- [LISTED RECORDS]
****************************************

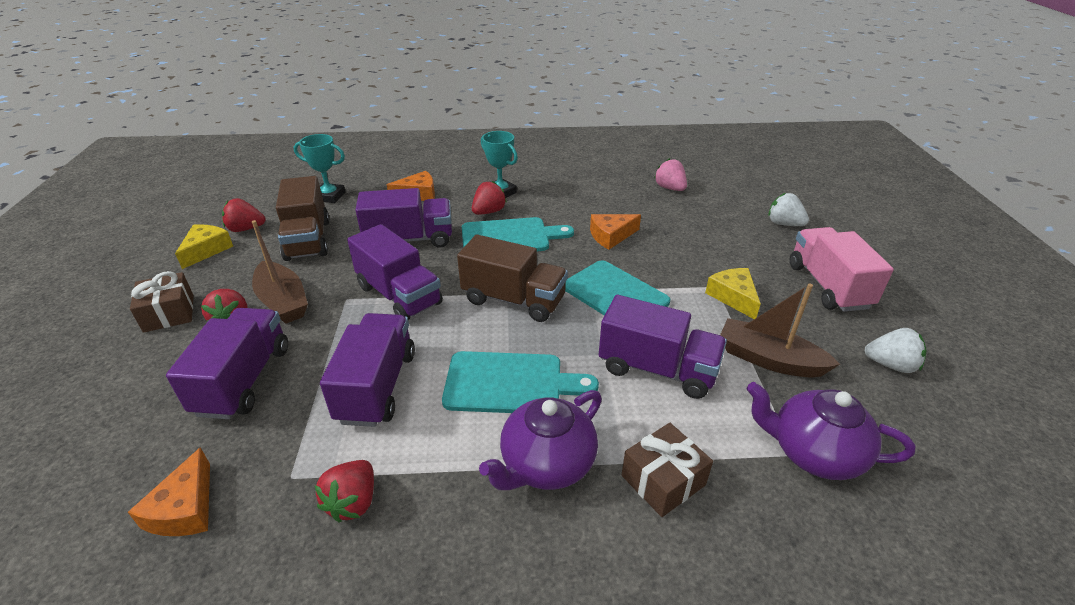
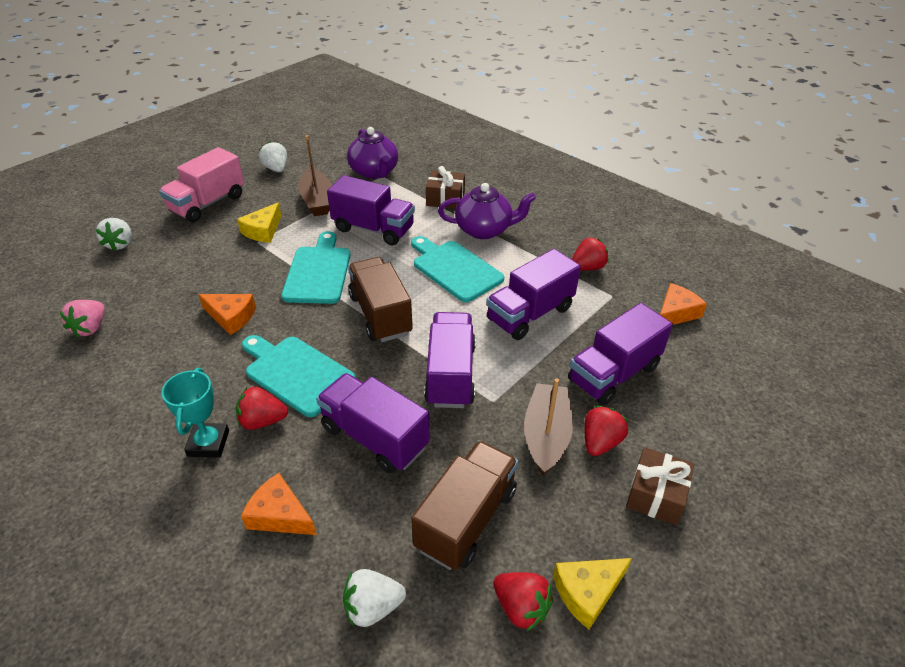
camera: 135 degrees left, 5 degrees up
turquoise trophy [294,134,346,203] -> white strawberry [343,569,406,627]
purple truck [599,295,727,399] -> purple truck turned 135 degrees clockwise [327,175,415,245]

****************************************

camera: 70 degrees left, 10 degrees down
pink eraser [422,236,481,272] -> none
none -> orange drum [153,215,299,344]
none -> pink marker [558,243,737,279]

****************************************

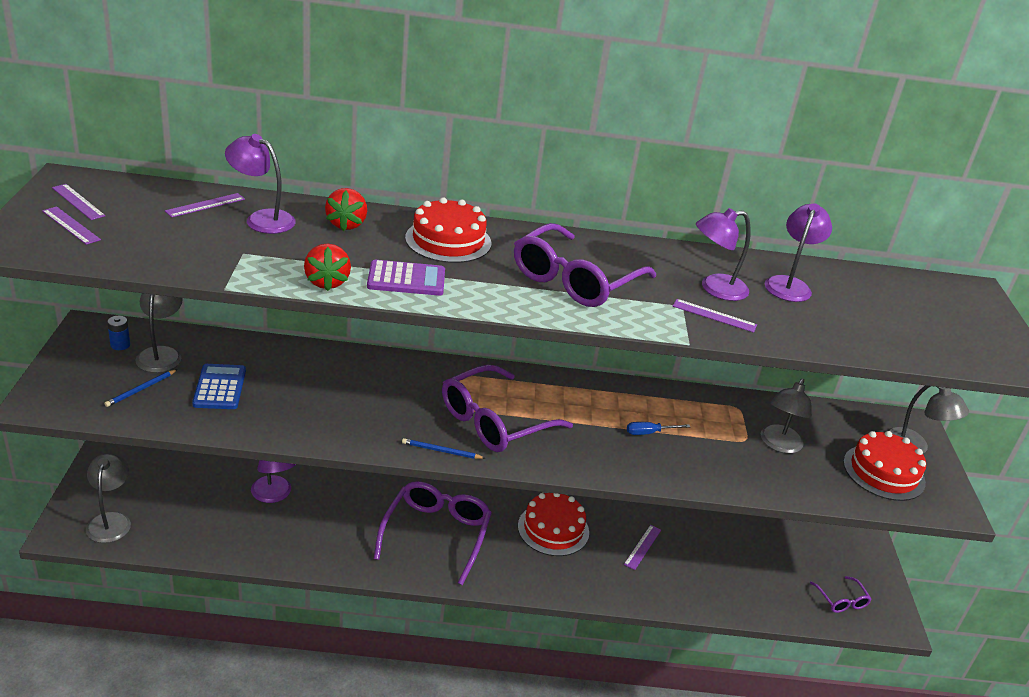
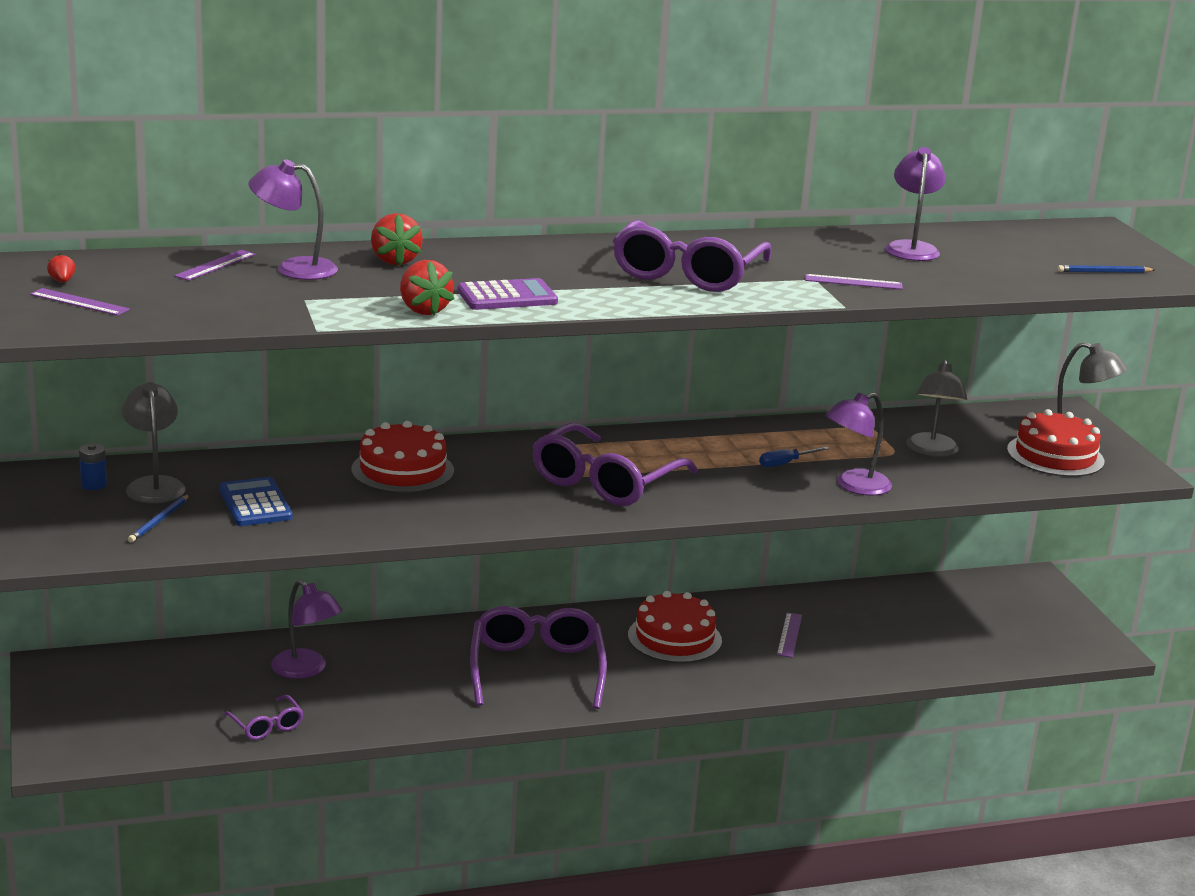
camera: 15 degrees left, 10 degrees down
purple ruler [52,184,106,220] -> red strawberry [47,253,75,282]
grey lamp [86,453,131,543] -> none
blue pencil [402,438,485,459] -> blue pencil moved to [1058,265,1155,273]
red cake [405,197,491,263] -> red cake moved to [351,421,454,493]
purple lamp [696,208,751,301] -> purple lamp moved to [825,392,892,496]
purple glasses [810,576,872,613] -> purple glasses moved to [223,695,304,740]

****************************************

- [WORK REQUIRED] Looking at the entries above, count each line in which the word "camera" occurs, then give the total and nothing further.

- [THE COMPLETED TASK] 3